## Begin

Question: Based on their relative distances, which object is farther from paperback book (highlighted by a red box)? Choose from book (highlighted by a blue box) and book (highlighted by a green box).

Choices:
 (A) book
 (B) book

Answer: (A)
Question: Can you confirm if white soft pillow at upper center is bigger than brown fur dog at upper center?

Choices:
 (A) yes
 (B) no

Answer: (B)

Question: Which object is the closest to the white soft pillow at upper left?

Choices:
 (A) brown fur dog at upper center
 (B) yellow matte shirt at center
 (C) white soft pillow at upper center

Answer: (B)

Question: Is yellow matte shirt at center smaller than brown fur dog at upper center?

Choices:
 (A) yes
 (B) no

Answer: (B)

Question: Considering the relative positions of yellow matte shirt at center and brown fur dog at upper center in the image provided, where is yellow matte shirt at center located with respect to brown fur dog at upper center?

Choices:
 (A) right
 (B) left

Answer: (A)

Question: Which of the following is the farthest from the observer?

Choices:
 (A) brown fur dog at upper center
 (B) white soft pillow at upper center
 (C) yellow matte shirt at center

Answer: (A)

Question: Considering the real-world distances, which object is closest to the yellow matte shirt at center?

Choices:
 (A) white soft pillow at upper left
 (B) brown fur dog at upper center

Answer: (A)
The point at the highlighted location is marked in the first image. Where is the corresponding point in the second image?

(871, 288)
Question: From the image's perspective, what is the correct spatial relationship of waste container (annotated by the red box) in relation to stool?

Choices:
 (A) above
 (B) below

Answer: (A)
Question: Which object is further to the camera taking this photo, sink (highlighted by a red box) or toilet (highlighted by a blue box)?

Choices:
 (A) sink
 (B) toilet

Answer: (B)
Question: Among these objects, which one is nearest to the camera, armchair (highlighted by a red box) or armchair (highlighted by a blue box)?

## End

Required work ::
Identify each line in the records above that contains the word "white", and copy those lines out in full.

Problem solution ::
Question: Can you confirm if white soft pillow at upper center is bigger than brown fur dog at upper center?
Question: Which object is the closest to the white soft pillow at upper left?
 (C) white soft pillow at upper center
 (B) white soft pillow at upper center
 (A) white soft pillow at upper left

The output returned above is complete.